─── Exercise inputs

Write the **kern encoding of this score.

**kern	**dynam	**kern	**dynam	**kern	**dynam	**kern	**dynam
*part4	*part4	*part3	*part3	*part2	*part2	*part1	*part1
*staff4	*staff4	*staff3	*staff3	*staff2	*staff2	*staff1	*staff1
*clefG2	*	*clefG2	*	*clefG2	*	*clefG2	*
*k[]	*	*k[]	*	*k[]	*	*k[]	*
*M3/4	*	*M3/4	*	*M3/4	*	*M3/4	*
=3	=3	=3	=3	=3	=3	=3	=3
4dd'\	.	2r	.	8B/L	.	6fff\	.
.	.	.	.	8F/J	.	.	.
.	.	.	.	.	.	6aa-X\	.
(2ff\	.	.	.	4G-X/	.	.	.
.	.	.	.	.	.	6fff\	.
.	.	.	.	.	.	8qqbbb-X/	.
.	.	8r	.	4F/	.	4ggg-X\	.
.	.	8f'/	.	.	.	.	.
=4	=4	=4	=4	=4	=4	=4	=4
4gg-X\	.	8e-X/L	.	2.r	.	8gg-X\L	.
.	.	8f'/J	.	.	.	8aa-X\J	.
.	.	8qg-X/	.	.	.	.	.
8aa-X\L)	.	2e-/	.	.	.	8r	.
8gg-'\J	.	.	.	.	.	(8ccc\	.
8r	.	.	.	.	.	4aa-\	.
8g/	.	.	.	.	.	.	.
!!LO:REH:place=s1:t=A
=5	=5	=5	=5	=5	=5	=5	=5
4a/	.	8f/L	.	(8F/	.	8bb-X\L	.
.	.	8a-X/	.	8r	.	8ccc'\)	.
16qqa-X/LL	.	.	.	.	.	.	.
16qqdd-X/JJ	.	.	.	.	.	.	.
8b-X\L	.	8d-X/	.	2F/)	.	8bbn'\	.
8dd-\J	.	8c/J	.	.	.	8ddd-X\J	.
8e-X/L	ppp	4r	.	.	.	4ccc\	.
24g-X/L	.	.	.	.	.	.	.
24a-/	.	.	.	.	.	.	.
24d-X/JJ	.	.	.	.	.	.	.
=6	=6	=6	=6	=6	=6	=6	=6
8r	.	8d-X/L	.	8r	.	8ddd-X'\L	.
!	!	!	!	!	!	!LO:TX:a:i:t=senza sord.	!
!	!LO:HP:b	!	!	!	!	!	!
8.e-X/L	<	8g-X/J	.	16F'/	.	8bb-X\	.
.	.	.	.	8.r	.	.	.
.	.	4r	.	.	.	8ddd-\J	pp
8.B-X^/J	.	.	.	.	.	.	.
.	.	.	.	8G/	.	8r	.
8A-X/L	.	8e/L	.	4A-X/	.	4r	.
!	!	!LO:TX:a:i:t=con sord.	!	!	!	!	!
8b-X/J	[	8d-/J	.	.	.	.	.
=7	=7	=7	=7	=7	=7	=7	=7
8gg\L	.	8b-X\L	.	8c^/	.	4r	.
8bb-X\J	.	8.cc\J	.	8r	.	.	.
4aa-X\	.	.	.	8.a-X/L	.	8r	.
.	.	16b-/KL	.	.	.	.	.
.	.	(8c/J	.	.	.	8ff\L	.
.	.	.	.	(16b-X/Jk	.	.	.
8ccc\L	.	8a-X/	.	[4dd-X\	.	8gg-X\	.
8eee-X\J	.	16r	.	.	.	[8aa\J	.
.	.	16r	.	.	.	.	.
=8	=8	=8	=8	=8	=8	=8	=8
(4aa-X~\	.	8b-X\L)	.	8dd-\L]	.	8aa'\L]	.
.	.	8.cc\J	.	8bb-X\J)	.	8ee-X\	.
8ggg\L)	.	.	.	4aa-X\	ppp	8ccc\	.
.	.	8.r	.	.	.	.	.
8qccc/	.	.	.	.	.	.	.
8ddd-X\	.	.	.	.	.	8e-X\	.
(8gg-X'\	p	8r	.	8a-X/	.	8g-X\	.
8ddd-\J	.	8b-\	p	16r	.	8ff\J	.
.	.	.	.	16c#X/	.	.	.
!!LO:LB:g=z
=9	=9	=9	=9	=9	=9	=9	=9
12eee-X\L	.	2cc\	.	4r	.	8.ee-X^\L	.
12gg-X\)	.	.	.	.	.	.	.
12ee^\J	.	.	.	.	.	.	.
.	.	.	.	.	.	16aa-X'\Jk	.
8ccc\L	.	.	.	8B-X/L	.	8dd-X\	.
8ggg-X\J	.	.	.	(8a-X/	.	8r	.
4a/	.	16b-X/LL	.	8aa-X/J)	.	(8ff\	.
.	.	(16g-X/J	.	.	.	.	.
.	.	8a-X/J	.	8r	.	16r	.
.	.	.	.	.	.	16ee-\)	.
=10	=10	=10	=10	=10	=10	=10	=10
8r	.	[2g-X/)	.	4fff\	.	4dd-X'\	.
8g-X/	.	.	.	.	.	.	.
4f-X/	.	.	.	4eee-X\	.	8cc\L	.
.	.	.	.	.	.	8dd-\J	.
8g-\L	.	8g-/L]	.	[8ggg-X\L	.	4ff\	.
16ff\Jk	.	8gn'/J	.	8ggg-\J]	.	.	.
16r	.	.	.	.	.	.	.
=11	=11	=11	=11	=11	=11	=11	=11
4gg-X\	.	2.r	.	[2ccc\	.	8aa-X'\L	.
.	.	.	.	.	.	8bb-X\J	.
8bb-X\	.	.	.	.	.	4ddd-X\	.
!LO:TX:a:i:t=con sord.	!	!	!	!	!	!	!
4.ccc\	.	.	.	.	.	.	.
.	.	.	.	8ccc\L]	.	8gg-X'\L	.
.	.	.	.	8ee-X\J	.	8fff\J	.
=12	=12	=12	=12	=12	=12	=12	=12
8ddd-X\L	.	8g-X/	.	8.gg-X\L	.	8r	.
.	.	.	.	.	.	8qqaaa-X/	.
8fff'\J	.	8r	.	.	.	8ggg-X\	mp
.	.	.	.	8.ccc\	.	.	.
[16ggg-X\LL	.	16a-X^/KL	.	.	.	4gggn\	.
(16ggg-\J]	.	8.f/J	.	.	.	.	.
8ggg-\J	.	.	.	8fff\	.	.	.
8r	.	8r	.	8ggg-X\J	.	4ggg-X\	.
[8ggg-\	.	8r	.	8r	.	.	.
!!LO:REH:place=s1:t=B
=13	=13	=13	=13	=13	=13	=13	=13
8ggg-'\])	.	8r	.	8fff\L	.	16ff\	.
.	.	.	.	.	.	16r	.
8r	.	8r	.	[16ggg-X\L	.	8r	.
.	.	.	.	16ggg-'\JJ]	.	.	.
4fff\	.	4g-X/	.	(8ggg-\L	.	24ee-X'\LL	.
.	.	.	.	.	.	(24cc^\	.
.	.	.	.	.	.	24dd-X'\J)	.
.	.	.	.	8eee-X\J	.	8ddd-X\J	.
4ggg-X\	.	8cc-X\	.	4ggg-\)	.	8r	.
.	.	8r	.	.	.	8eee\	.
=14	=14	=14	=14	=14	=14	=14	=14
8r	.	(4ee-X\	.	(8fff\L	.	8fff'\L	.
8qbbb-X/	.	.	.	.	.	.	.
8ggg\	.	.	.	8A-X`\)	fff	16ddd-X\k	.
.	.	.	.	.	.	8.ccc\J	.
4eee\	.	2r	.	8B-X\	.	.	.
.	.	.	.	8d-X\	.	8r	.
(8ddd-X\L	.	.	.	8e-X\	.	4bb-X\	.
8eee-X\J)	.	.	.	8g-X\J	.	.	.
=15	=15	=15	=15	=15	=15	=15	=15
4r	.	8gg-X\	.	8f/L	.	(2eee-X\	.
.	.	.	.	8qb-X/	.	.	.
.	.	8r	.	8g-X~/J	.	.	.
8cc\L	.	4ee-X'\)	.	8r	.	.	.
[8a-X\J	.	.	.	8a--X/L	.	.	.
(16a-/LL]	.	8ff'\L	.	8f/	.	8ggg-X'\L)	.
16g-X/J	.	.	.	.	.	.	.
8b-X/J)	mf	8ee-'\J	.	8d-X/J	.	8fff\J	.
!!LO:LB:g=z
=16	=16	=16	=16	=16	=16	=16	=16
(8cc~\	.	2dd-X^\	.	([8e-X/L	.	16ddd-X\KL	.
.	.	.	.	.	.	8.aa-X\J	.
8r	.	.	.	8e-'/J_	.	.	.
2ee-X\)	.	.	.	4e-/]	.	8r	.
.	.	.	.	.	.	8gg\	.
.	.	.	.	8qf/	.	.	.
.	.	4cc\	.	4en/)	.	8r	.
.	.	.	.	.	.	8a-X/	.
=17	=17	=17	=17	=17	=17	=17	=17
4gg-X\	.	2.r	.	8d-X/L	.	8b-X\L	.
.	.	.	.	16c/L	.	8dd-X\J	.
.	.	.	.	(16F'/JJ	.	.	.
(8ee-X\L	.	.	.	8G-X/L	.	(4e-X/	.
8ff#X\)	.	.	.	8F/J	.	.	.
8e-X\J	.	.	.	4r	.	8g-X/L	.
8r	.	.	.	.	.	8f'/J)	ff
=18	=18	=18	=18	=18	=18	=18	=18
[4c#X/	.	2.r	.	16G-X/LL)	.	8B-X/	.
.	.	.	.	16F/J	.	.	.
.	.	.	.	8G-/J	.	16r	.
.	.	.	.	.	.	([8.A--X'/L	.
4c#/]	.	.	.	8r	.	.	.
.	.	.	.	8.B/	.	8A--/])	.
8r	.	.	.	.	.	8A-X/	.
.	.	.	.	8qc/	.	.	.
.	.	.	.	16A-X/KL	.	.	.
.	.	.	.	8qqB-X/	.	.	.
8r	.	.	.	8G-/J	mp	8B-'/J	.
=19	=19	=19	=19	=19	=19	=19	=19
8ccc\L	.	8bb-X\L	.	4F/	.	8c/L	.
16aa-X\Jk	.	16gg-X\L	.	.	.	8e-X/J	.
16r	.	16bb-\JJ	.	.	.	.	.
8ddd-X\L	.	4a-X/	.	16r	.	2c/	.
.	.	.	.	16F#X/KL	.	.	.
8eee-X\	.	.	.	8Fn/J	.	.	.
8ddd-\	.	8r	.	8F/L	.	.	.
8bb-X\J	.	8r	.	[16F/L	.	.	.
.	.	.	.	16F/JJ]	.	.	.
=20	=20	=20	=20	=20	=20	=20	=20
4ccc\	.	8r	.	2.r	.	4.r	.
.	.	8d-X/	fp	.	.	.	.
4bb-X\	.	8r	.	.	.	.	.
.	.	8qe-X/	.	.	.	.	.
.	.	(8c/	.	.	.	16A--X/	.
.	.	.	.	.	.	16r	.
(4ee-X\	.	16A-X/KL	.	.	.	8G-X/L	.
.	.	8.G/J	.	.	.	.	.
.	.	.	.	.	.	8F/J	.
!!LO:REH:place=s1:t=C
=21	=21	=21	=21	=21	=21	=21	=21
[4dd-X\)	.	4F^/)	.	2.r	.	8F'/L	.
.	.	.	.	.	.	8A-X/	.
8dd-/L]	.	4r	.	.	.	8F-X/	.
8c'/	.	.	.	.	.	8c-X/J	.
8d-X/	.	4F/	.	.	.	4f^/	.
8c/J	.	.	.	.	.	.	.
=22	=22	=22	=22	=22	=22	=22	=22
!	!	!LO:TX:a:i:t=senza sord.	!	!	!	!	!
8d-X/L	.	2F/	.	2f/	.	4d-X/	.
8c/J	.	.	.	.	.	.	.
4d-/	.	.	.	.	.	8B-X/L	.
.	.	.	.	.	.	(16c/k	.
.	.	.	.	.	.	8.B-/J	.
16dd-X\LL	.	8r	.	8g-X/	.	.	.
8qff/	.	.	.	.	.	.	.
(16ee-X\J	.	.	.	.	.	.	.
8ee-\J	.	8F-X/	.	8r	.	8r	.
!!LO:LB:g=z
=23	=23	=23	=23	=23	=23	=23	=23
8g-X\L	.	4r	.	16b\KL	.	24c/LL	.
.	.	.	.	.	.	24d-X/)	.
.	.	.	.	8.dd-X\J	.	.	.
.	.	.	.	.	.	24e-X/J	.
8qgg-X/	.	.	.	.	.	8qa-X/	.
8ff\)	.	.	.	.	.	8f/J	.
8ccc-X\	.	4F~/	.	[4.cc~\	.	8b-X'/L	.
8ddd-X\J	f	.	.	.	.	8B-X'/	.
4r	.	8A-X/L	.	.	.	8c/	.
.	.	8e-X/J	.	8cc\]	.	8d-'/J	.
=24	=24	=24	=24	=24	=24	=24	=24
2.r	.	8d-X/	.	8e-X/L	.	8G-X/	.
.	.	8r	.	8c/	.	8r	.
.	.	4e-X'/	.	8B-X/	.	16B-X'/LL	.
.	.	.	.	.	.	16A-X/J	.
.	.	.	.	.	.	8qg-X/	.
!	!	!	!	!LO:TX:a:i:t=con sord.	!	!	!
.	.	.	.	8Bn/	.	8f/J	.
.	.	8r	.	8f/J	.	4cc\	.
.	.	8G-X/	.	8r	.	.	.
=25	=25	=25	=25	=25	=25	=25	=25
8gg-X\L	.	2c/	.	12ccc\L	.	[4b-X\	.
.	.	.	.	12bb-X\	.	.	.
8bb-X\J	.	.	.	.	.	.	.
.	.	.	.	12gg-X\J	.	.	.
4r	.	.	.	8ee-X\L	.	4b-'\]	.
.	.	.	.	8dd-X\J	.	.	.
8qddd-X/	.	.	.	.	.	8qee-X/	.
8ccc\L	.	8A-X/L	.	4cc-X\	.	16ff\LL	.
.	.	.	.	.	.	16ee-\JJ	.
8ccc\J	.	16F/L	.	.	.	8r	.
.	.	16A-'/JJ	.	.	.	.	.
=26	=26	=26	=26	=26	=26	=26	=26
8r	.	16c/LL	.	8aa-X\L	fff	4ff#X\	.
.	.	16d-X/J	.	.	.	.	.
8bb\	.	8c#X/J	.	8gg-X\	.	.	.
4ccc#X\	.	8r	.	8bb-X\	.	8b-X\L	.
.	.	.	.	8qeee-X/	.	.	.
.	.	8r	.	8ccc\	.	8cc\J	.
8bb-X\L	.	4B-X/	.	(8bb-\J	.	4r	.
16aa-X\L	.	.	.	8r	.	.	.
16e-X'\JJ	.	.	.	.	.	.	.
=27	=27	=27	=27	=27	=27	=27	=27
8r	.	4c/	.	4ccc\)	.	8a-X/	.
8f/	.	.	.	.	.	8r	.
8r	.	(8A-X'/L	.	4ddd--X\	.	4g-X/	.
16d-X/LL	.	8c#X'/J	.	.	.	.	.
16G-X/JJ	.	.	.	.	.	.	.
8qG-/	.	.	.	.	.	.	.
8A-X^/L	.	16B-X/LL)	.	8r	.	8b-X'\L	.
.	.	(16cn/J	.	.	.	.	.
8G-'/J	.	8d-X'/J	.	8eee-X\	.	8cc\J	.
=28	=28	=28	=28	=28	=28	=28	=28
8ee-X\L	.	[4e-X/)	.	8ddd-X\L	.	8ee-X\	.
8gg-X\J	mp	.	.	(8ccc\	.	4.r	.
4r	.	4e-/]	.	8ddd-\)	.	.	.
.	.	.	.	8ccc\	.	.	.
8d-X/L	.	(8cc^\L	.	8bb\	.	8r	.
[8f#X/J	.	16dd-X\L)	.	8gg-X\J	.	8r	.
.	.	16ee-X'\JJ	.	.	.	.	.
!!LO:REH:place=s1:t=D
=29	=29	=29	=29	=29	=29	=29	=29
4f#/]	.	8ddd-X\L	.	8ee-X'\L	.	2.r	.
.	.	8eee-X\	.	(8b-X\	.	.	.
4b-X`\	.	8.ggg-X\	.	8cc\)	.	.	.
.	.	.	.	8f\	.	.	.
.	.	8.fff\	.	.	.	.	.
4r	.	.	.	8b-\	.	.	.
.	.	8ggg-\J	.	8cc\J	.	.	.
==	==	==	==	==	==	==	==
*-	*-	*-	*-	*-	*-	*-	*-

──────

◆ **Instructions to follow**
Count the lines of the listing above that contain the string "kern". Reply with that number alone.

◆ **Result for this task**
2